___ INFORMATION ___

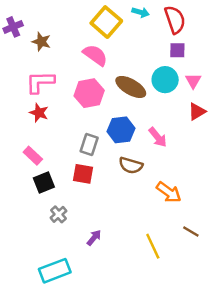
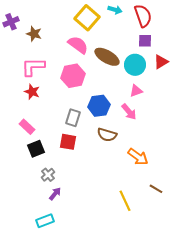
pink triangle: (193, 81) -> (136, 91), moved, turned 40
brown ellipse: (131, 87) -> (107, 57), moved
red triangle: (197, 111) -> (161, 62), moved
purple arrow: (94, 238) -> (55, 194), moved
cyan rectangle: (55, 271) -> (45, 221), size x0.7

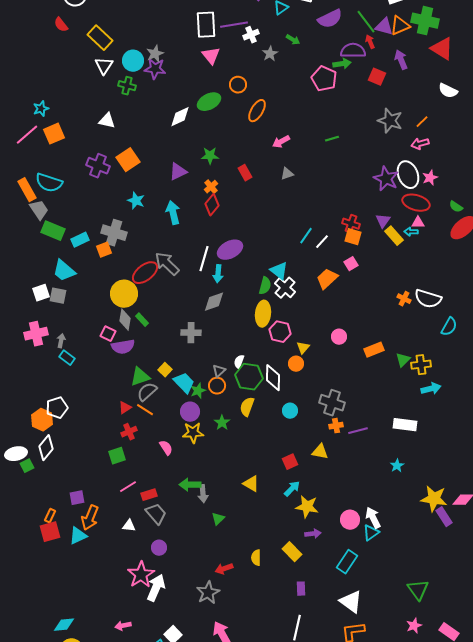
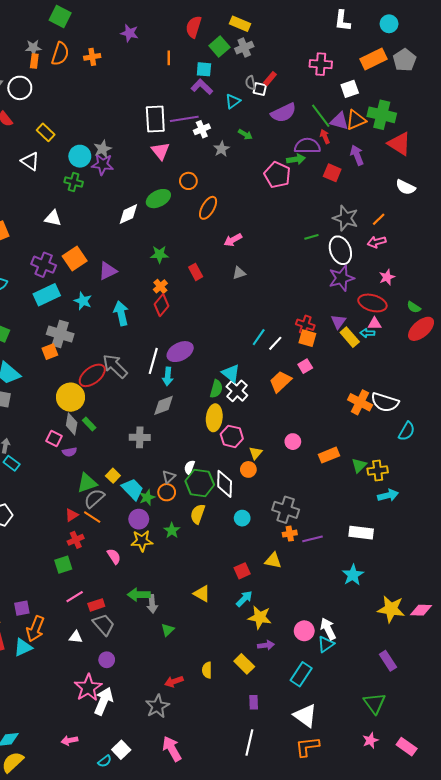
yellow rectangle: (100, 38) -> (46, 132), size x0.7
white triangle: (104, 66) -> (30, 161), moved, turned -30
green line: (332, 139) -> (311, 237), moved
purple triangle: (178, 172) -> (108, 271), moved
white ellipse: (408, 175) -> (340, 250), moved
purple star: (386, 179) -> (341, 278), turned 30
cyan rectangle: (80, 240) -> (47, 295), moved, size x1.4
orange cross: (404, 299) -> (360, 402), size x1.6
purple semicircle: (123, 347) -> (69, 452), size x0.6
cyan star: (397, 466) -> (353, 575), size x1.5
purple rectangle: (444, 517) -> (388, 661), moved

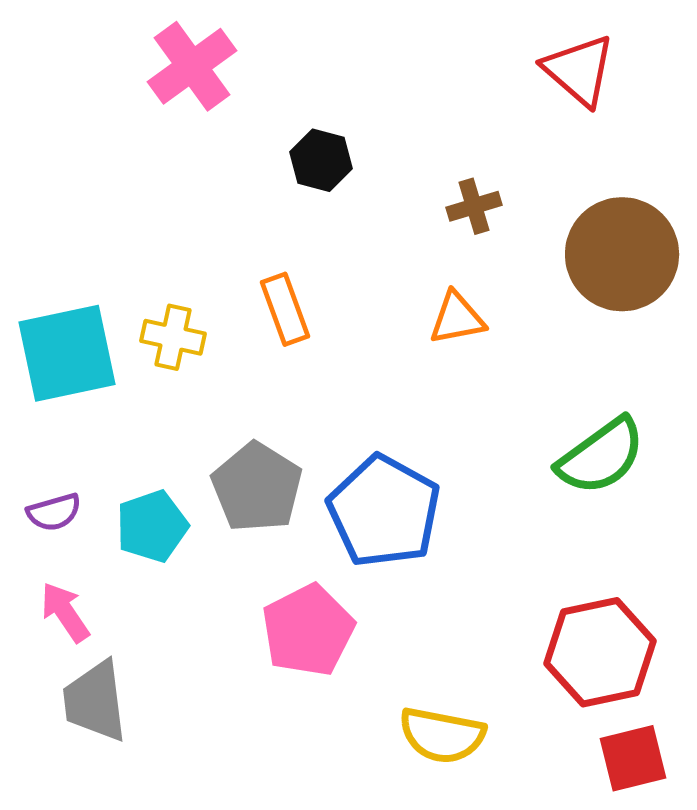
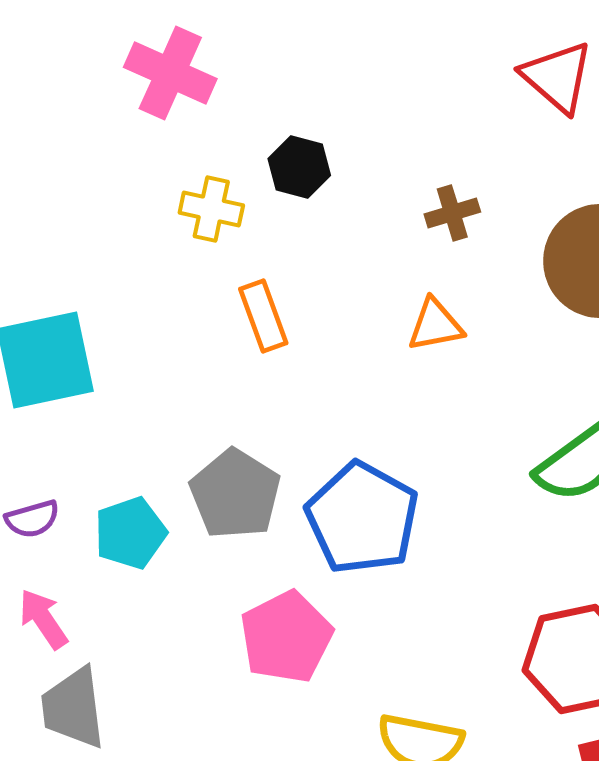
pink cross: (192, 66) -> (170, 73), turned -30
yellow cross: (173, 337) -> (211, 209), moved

___

Give again, word for word, every line from the one holding "pink cross: (192, 66)" to the end of the data.

### EXERCISE SOLUTION
pink cross: (192, 66) -> (170, 73), turned -30
yellow cross: (173, 337) -> (211, 209), moved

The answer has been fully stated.